• ABOUT THIS EXERCISE: Lines before the one holding "gone: green domino" are not wanted. Please copy that line and everything after it to the end of the records, exactly, skipping pictures.

• DATA RECORDS:

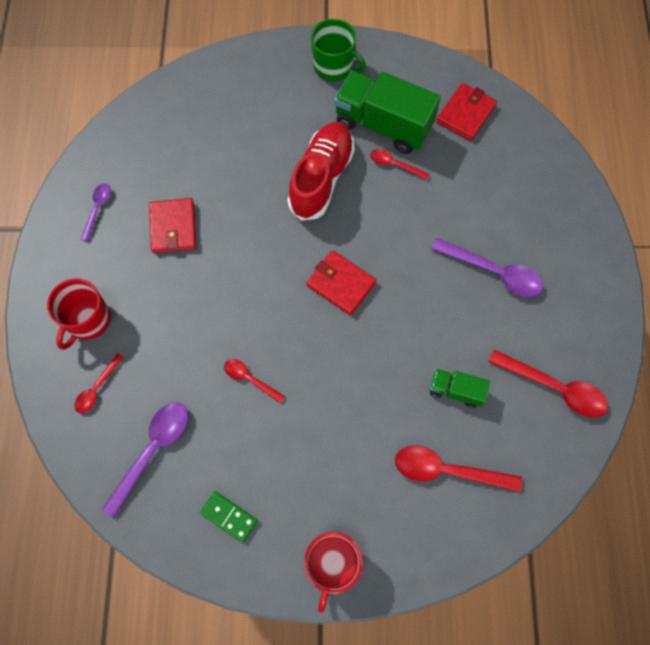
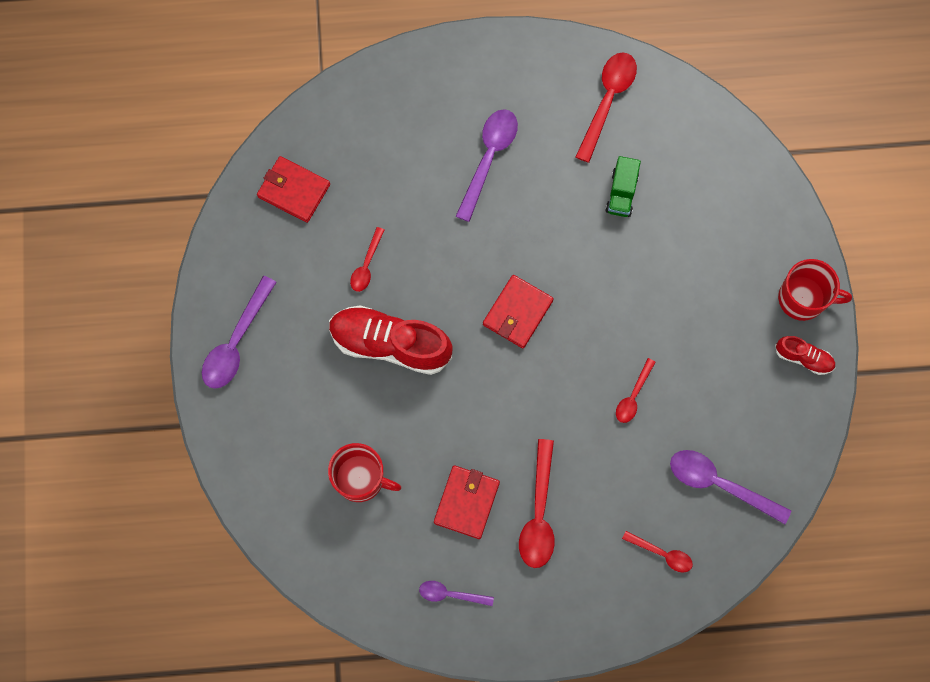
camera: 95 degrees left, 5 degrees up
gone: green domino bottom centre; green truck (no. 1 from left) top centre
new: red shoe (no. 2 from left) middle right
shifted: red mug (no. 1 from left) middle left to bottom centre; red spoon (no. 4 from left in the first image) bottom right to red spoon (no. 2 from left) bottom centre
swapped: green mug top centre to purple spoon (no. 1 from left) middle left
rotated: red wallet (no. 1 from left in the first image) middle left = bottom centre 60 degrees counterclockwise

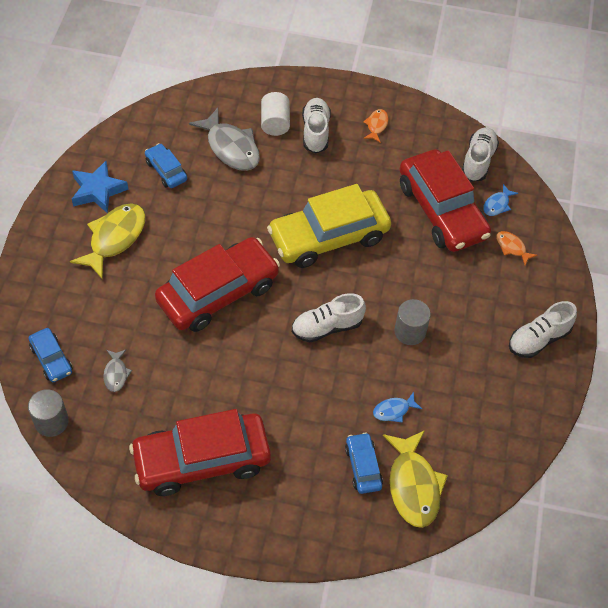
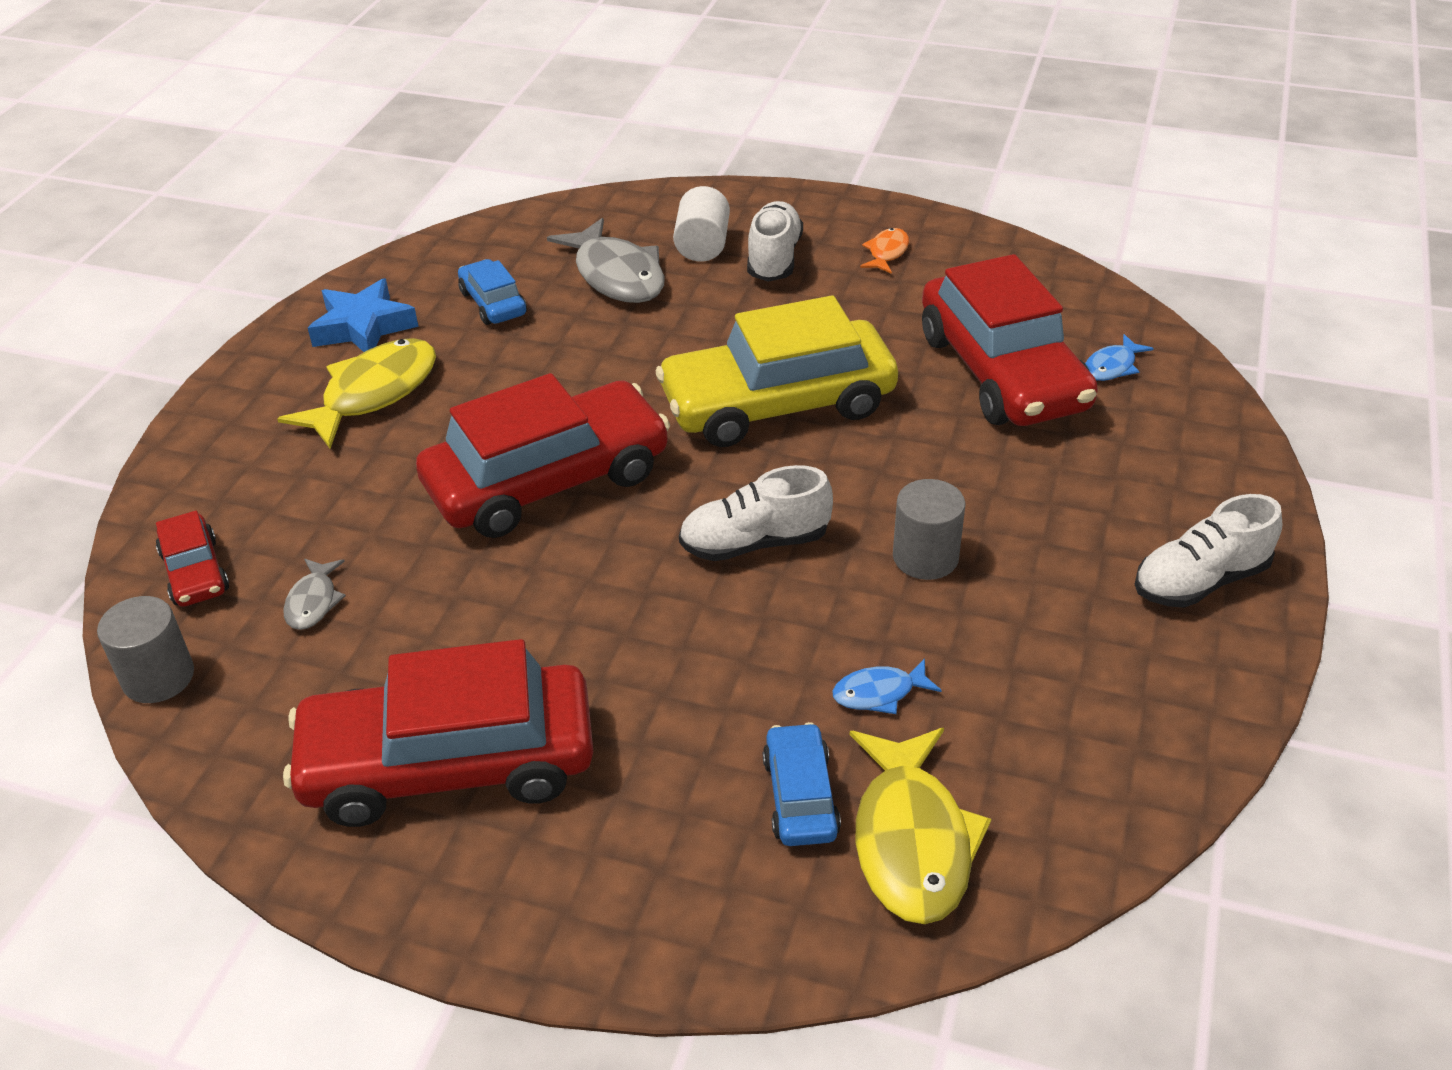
camera: 10 degrees right, 15 degrees down
gone: white shoe (no. 3 from left) top right; orange fish (no. 2 from left) middle right
repainted: blue car (no. 1 from left) middle left to red car (no. 1 from left) middle left

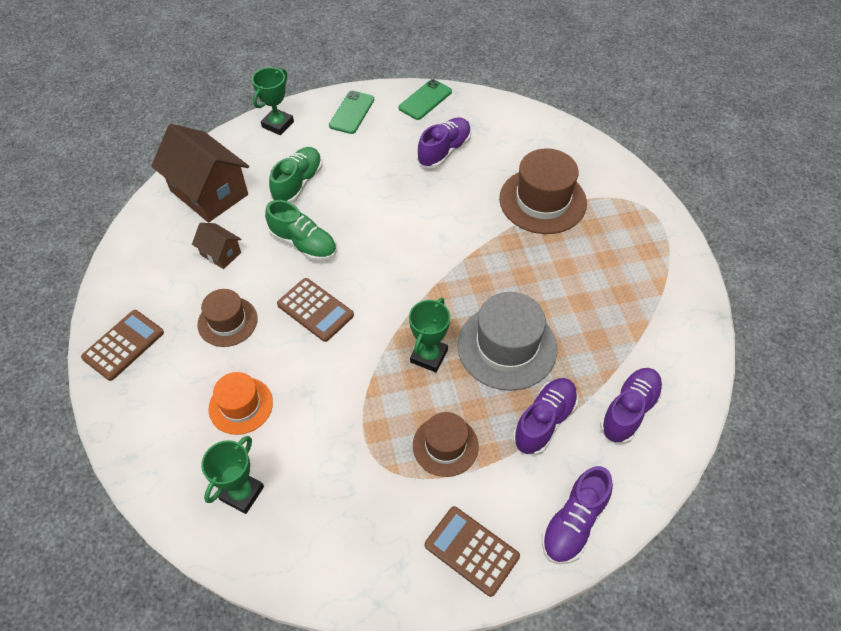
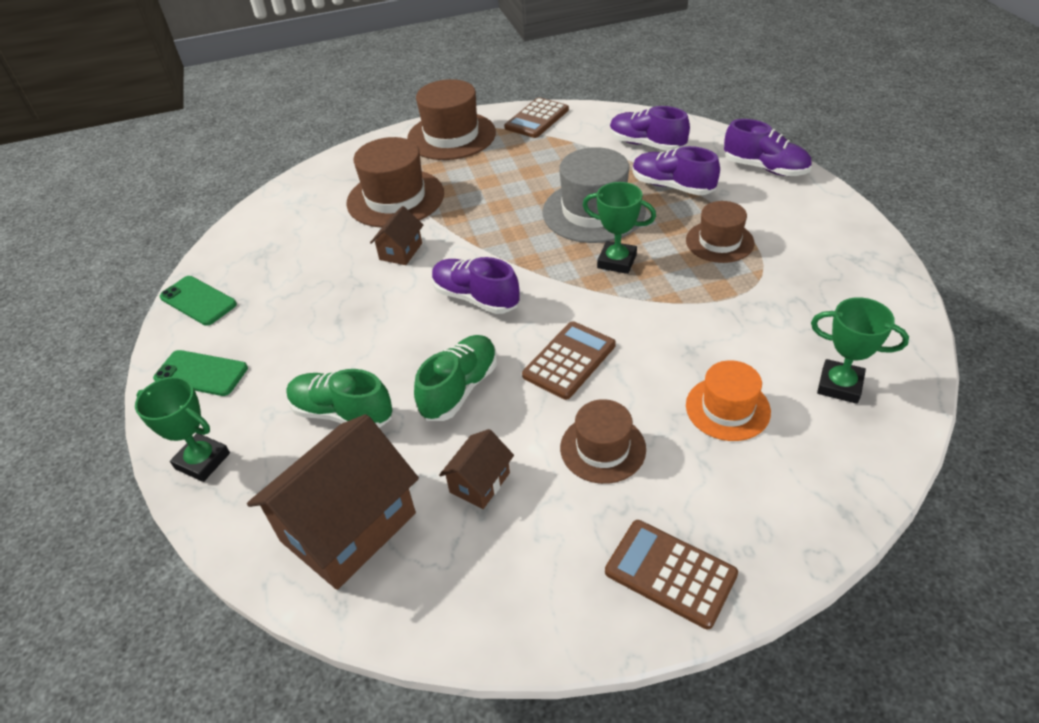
camera: 90 degrees left, 10 degrees down
new: brown house (no. 2 from left) top centre; brown hat (no. 2 from left) top centre
shifted: purple shoe (no. 1 from left) top centre to centre; brown calculator (no. 3 from left in the first image) bottom centre to brown calculator (no. 1 from left) top centre

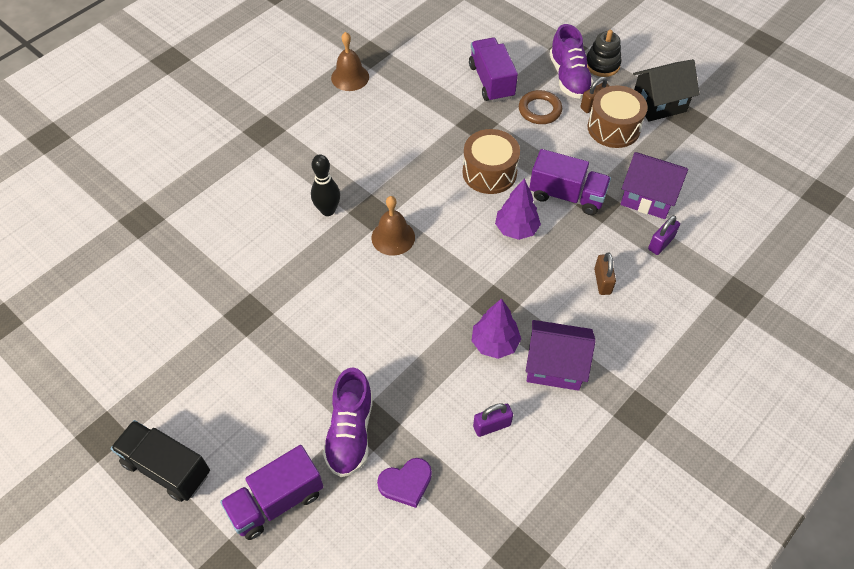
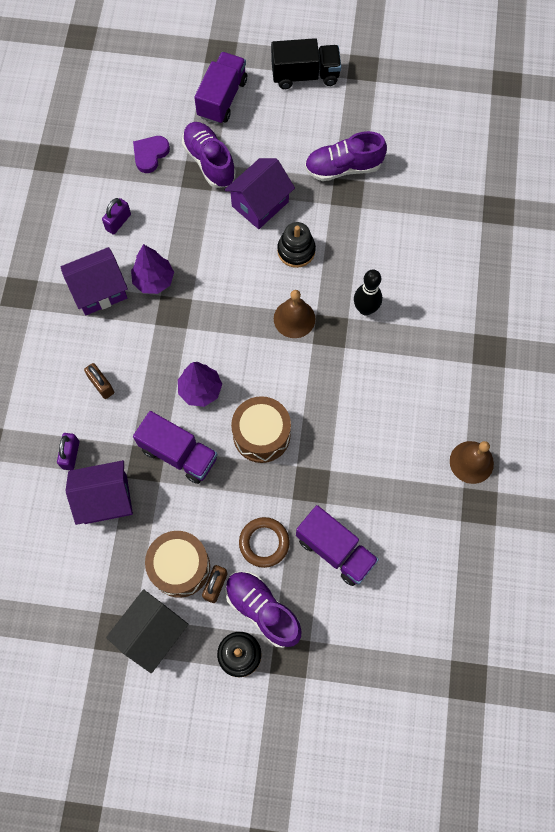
camera: 145 degrees right, 15 degrees up
new: purple house (no. 3 from left) top centre; black stacking toy (no. 2 from left) top centre; purple shoe (no. 3 from left) top centre
rotated: purple truck (no. 3 from left in the first image) top right = middle left 135 degrees counterclockwise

• FINISHED EXERCISE:
gone: green domino bottom centre; green truck (no. 1 from left) top centre
new: red shoe (no. 2 from left) middle right
shifted: red mug (no. 1 from left) middle left to bottom centre; red spoon (no. 4 from left in the first image) bottom right to red spoon (no. 2 from left) bottom centre
swapped: green mug top centre to purple spoon (no. 1 from left) middle left
rotated: red wallet (no. 1 from left in the first image) middle left = bottom centre 60 degrees counterclockwise

camera: 10 degrees right, 15 degrees down
gone: white shoe (no. 3 from left) top right; orange fish (no. 2 from left) middle right
repainted: blue car (no. 1 from left) middle left to red car (no. 1 from left) middle left

camera: 90 degrees left, 10 degrees down
new: brown house (no. 2 from left) top centre; brown hat (no. 2 from left) top centre
shifted: purple shoe (no. 1 from left) top centre to centre; brown calculator (no. 3 from left in the first image) bottom centre to brown calculator (no. 1 from left) top centre

camera: 145 degrees right, 15 degrees up
new: purple house (no. 3 from left) top centre; black stacking toy (no. 2 from left) top centre; purple shoe (no. 3 from left) top centre
rotated: purple truck (no. 3 from left in the first image) top right = middle left 135 degrees counterclockwise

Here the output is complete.